◆ Problem
One exact copy of the listing, minus the images, is the required answer.

◆ Input for this task
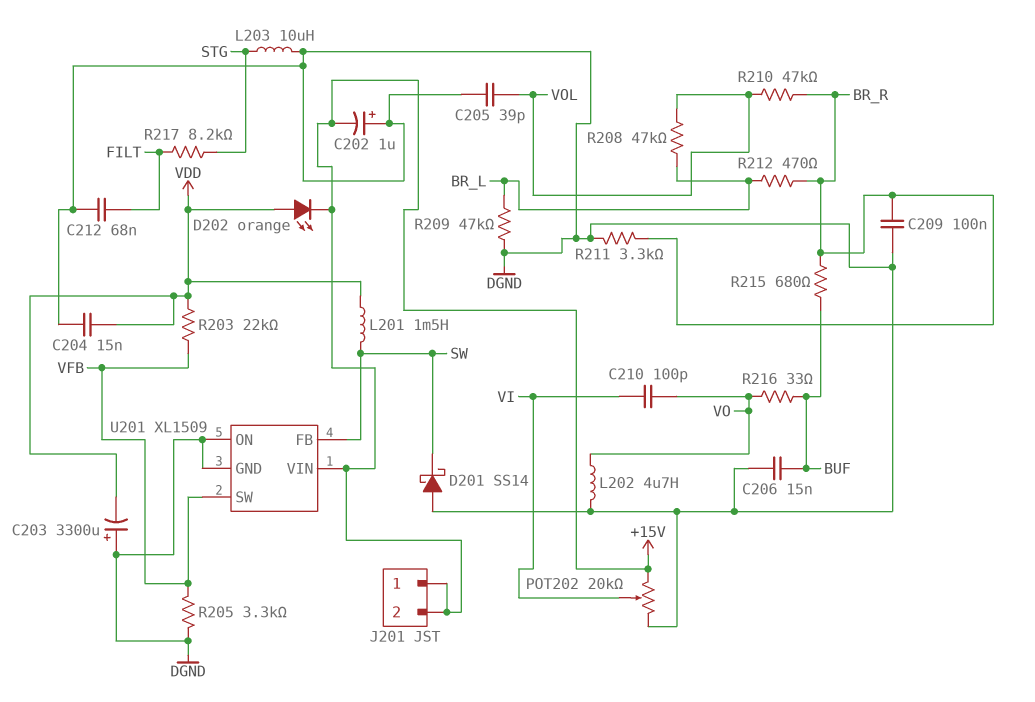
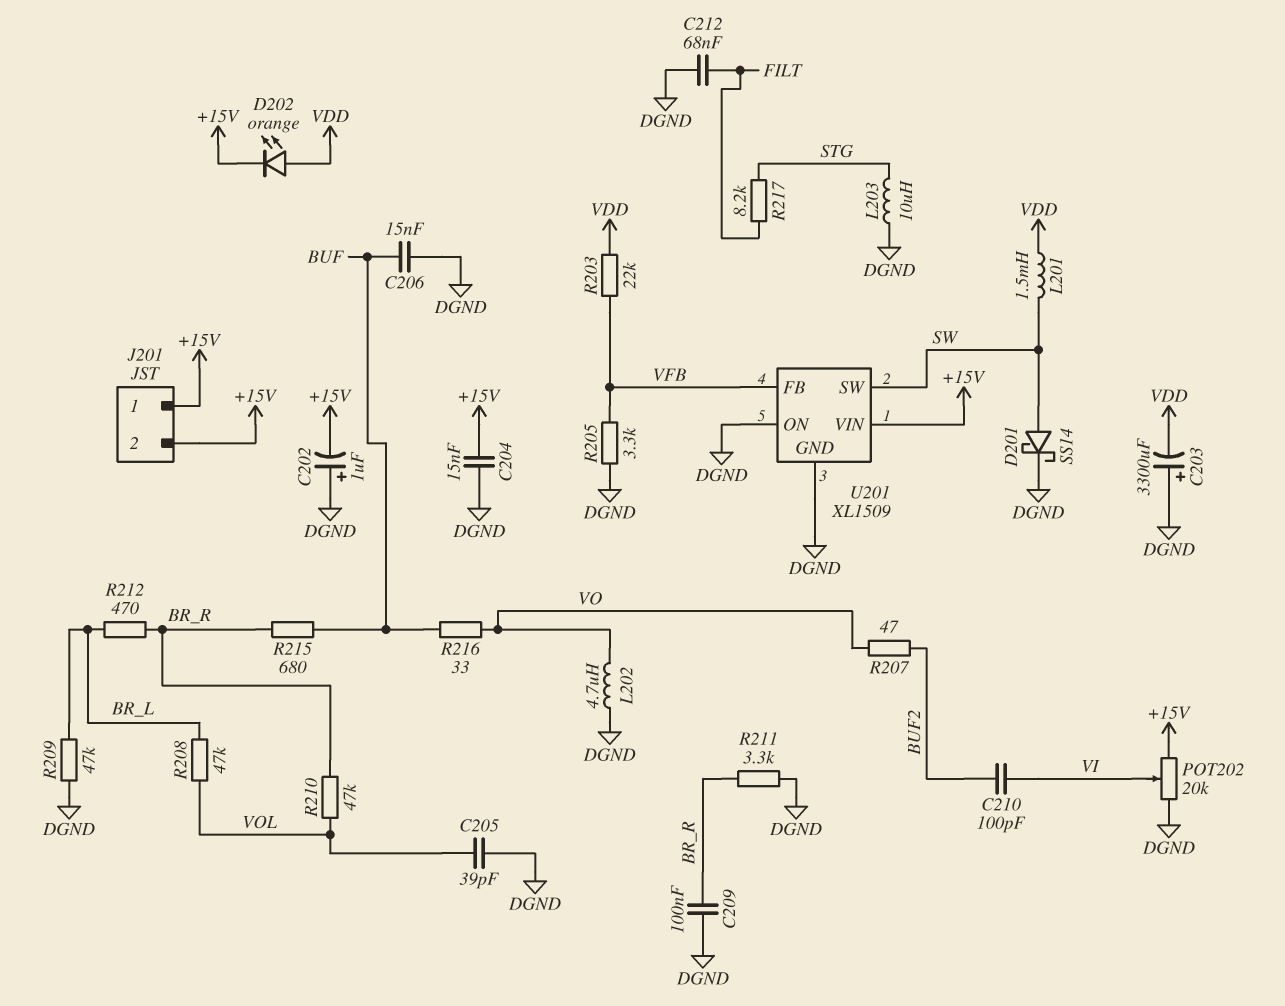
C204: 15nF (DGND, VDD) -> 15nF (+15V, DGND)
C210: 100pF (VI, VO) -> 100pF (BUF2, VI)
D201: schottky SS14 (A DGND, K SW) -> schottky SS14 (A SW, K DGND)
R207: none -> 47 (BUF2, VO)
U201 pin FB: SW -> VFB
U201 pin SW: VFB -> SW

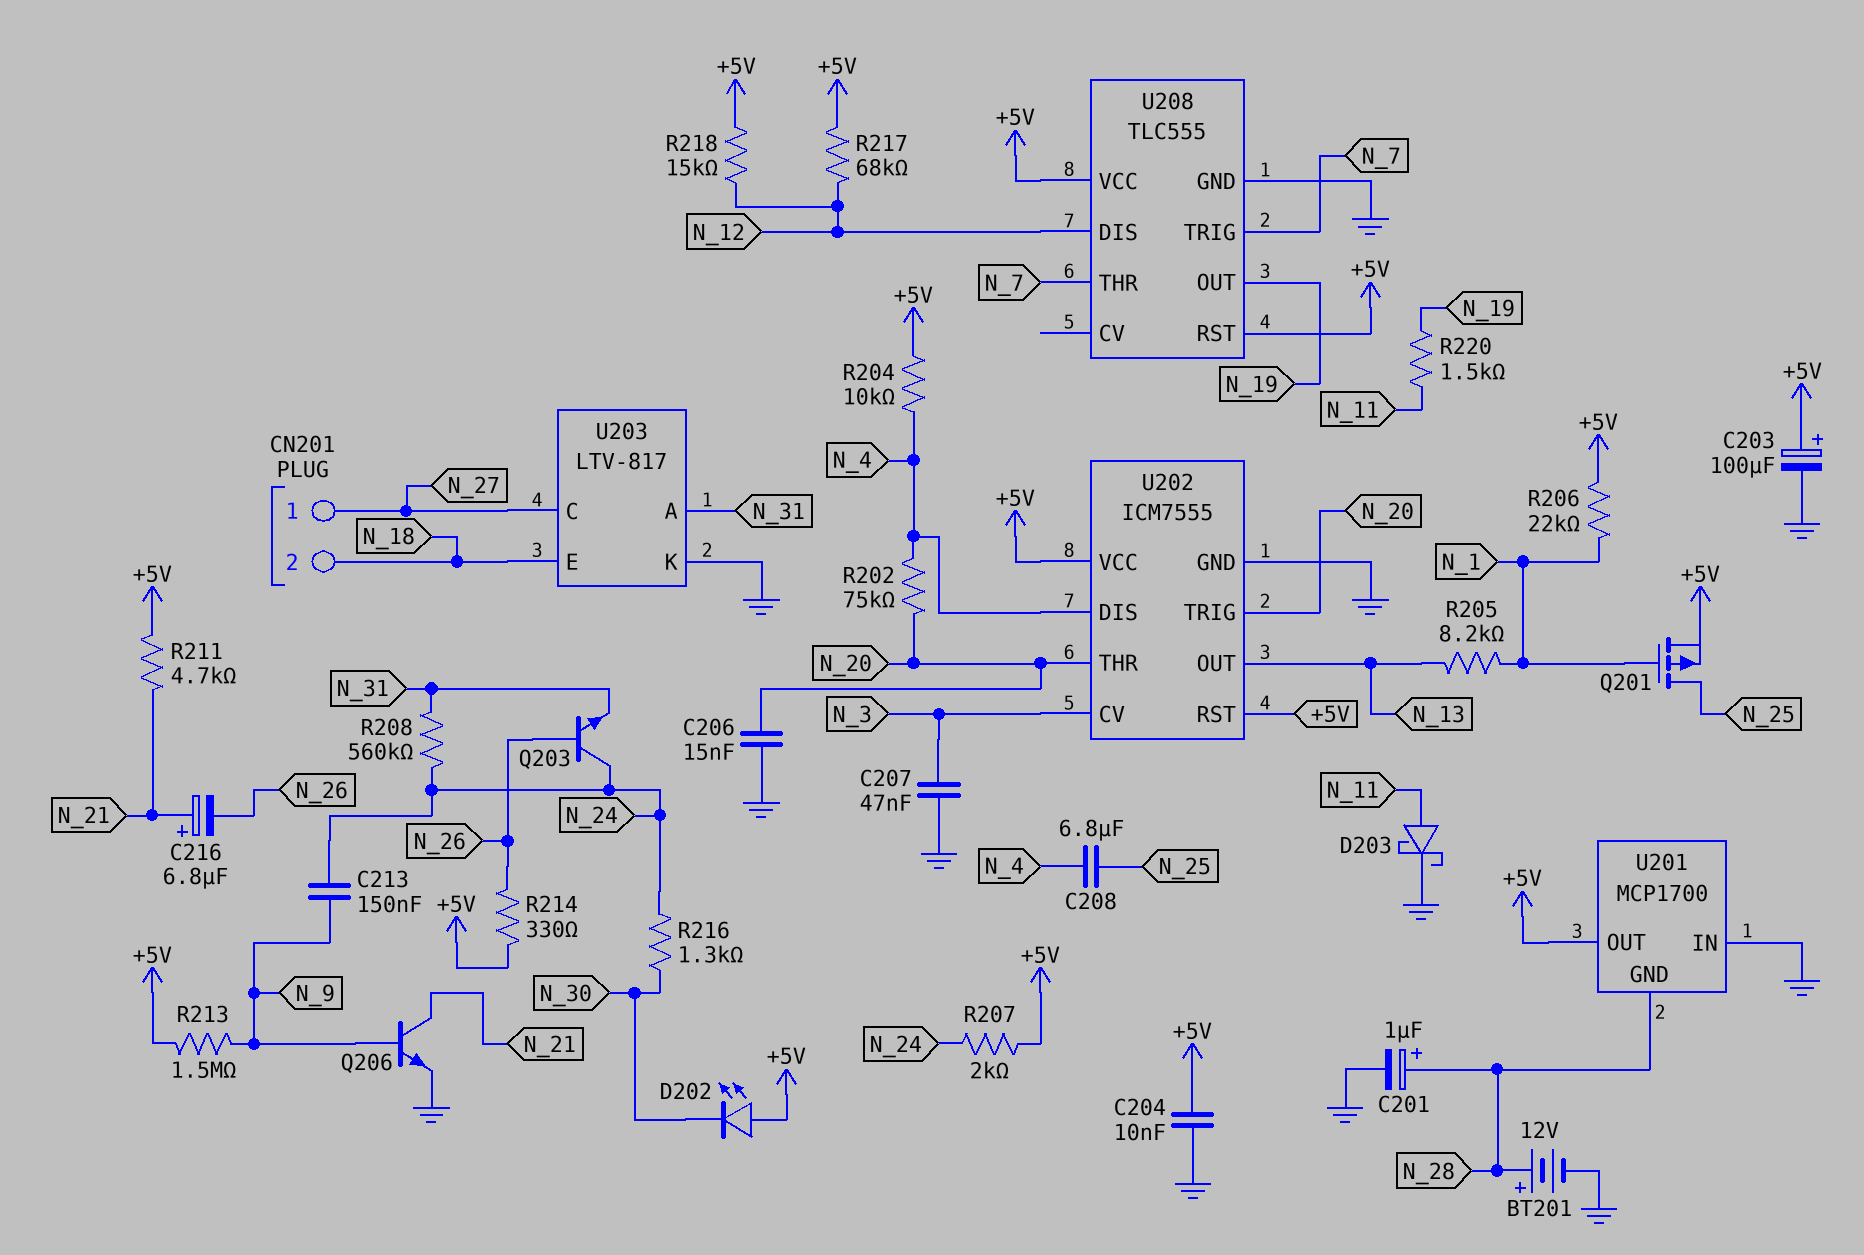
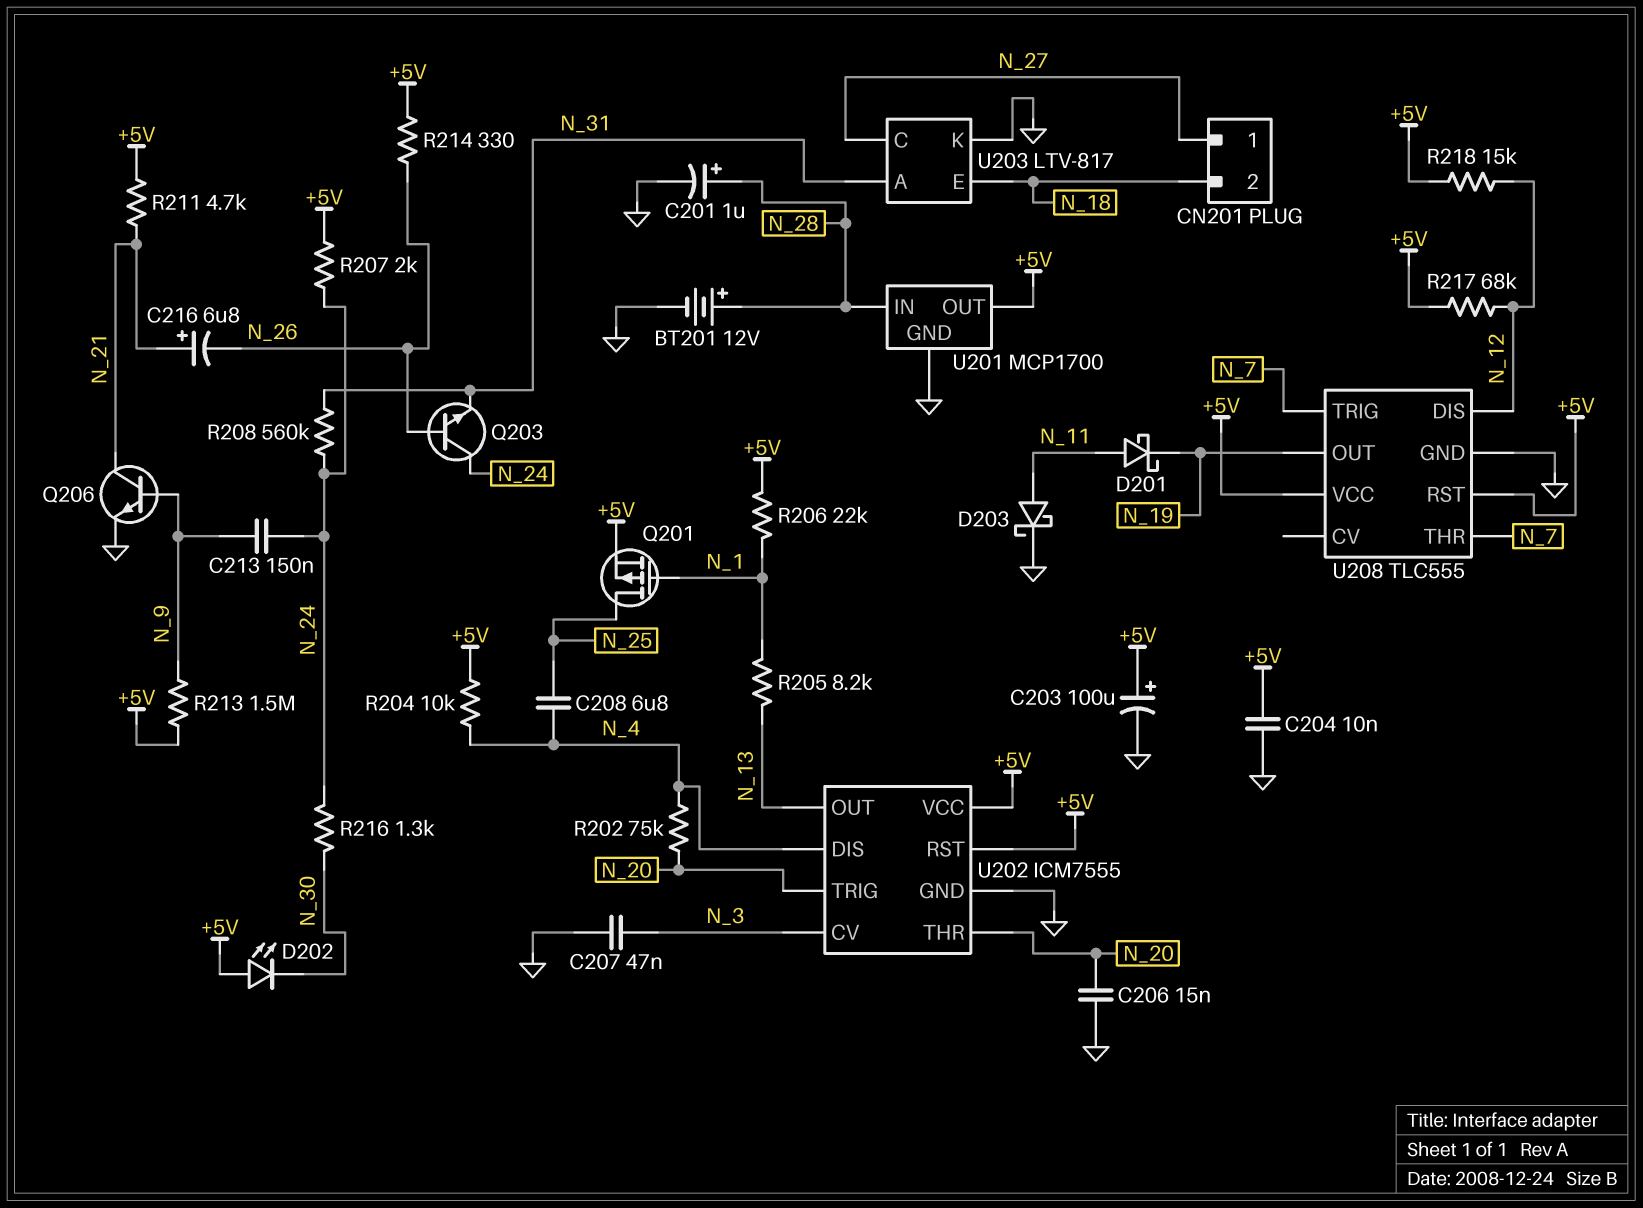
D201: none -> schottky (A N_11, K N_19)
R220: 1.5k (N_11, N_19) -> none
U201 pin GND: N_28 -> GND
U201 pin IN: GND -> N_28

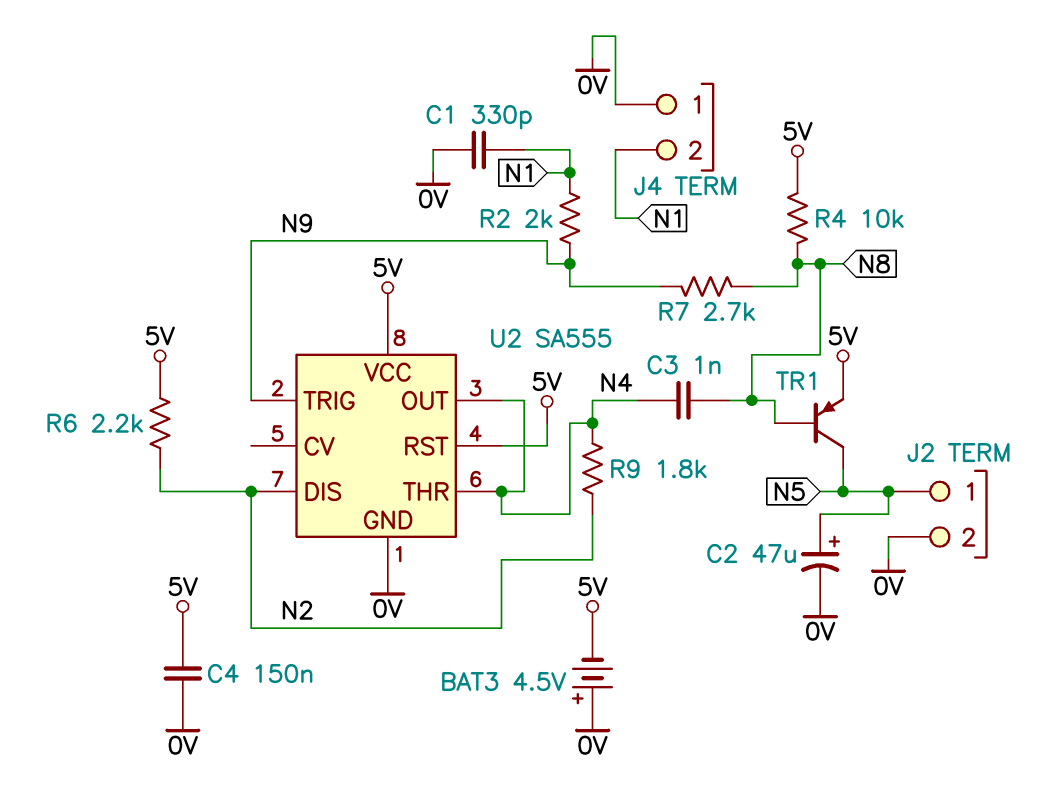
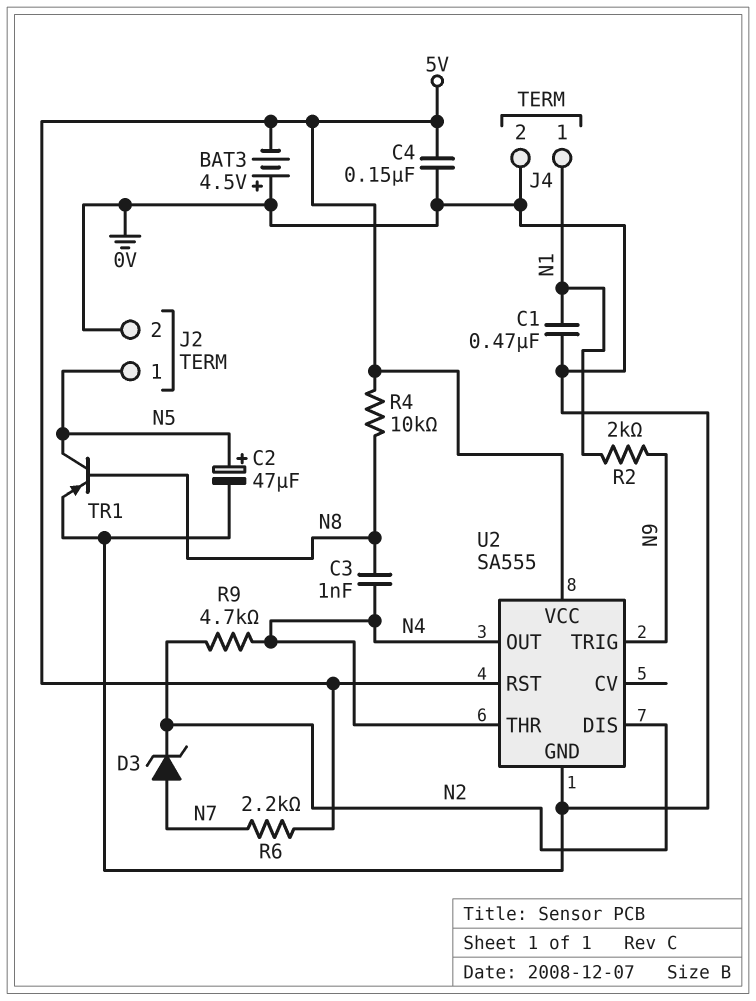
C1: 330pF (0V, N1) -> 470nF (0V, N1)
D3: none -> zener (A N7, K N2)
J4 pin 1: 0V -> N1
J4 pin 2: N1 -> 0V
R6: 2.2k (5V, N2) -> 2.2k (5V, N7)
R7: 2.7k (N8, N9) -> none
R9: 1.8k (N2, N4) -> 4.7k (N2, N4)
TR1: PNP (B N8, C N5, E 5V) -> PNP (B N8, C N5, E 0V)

◆ Worked solution
C204: 15nF (DGND, VDD) -> 15nF (+15V, DGND)
C210: 100pF (VI, VO) -> 100pF (BUF2, VI)
D201: schottky SS14 (A DGND, K SW) -> schottky SS14 (A SW, K DGND)
R207: none -> 47 (BUF2, VO)
U201 pin FB: SW -> VFB
U201 pin SW: VFB -> SW

D201: none -> schottky (A N_11, K N_19)
R220: 1.5k (N_11, N_19) -> none
U201 pin GND: N_28 -> GND
U201 pin IN: GND -> N_28

C1: 330pF (0V, N1) -> 470nF (0V, N1)
D3: none -> zener (A N7, K N2)
J4 pin 1: 0V -> N1
J4 pin 2: N1 -> 0V
R6: 2.2k (5V, N2) -> 2.2k (5V, N7)
R7: 2.7k (N8, N9) -> none
R9: 1.8k (N2, N4) -> 4.7k (N2, N4)
TR1: PNP (B N8, C N5, E 5V) -> PNP (B N8, C N5, E 0V)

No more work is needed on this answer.